-------- Provided entries --------

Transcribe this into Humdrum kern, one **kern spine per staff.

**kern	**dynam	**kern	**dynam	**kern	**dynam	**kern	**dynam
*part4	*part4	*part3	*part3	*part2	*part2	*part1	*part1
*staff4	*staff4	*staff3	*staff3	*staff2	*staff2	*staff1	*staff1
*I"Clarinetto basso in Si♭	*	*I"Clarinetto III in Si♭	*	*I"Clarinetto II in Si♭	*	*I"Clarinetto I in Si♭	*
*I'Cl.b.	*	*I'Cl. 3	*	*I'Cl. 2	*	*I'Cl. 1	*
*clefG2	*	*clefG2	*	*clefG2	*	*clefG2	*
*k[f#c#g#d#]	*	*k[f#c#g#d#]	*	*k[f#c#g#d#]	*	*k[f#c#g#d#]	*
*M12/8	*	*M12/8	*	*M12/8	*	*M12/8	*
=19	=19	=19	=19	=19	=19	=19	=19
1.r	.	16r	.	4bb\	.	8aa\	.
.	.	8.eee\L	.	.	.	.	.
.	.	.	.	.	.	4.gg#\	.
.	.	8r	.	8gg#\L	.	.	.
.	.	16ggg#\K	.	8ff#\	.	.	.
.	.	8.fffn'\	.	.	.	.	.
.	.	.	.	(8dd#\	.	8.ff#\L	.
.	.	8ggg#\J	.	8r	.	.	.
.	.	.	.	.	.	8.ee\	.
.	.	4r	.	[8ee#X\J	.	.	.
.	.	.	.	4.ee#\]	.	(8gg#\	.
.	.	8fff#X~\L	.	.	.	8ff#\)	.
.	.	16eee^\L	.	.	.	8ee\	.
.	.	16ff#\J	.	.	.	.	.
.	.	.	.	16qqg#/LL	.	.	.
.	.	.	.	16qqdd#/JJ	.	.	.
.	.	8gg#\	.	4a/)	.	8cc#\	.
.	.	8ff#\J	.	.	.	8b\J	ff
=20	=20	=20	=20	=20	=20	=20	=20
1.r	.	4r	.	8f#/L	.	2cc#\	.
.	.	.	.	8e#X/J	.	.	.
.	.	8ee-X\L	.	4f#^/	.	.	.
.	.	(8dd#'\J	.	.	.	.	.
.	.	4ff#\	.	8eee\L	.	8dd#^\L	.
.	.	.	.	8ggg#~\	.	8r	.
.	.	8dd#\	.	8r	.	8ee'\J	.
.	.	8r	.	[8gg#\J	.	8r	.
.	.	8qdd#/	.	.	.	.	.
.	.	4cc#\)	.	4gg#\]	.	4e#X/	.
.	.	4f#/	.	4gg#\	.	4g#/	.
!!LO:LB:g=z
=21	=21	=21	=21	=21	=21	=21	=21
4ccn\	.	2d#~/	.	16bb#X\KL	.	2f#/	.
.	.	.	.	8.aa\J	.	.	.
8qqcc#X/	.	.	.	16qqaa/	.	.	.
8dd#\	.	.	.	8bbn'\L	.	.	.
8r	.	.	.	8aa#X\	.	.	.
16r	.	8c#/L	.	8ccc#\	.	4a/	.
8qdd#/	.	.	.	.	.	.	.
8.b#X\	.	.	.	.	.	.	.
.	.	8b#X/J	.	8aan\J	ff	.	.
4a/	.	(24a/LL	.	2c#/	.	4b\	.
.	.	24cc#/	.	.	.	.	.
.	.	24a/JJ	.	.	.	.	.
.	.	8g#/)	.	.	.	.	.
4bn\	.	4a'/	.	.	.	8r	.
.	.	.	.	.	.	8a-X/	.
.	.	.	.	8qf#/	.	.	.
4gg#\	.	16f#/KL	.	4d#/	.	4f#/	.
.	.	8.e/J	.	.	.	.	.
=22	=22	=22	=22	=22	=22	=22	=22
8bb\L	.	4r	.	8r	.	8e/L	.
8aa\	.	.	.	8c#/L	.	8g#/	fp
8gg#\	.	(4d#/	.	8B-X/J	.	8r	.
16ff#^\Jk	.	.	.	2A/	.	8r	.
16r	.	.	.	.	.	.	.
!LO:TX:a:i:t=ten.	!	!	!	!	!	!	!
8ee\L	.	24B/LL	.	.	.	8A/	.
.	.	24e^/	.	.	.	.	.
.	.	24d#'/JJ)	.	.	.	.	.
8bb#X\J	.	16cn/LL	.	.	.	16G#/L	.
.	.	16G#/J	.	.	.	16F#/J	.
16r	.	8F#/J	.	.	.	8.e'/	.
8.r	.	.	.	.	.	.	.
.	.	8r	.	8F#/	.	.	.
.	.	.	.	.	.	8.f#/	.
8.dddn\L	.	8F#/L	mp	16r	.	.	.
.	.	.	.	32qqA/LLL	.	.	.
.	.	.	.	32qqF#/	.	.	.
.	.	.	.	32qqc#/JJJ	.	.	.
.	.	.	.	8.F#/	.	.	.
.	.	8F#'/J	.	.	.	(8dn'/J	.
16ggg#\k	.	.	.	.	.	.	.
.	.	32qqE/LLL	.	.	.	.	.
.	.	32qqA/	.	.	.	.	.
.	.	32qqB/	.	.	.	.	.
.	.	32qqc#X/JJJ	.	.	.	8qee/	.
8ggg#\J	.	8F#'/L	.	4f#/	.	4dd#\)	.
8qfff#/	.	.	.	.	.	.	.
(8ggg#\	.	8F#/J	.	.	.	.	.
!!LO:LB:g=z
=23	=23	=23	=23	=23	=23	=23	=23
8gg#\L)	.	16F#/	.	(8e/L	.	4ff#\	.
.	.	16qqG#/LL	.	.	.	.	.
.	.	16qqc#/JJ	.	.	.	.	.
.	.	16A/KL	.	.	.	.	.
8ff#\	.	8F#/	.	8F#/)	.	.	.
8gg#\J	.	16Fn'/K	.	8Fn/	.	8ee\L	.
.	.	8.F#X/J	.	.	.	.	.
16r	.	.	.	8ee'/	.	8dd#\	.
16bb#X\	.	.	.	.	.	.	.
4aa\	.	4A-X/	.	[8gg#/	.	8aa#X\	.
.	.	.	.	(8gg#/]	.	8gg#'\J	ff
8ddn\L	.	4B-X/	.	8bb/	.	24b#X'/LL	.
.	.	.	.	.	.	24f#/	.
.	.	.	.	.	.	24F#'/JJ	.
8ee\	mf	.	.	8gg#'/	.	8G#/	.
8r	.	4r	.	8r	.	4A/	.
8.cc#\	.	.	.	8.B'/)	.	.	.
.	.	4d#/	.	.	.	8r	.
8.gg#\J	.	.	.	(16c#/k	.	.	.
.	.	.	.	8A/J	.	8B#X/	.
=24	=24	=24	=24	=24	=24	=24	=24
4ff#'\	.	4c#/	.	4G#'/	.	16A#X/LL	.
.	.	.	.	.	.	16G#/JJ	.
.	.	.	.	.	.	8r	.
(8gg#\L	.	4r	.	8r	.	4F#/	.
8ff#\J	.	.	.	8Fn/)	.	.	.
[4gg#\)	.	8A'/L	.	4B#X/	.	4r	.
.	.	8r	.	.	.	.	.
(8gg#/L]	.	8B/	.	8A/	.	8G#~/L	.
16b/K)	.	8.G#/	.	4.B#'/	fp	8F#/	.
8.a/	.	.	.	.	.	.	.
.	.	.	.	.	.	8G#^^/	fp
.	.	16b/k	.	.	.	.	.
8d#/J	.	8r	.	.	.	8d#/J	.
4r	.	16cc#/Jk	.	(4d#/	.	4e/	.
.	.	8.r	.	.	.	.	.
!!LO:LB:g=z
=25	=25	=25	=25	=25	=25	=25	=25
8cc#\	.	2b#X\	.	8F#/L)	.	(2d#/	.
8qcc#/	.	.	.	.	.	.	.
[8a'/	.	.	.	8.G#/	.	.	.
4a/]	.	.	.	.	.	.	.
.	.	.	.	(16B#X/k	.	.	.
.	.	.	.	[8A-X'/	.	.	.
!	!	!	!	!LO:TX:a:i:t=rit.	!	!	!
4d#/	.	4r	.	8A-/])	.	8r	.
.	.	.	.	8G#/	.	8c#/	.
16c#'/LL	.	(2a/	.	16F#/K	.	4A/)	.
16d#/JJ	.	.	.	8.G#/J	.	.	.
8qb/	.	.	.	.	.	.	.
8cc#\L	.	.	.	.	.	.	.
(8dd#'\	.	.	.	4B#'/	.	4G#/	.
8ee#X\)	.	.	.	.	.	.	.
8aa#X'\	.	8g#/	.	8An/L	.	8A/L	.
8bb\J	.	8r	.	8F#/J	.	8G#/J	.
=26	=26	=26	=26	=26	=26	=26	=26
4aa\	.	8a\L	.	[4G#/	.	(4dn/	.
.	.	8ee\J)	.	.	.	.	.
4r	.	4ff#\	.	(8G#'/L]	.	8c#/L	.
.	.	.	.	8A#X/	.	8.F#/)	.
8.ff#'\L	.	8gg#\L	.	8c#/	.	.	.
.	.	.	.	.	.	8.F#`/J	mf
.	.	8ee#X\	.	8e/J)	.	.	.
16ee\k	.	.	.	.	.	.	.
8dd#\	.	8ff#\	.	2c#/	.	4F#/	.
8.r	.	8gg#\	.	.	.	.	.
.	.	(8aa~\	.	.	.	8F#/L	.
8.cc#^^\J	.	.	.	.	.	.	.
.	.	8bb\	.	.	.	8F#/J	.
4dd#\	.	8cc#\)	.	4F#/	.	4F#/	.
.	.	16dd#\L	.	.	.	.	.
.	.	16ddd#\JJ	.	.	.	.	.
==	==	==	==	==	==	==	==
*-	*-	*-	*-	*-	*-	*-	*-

--------

(Objective)
Identify and copy every line in the items above that contains the string "kern", treating uppercase and lowercase as different.

(Reply to the exercise)
Transcribe this into Humdrum kern, one **kern spine per staff.
**kern	**dynam	**kern	**dynam	**kern	**dynam	**kern	**dynam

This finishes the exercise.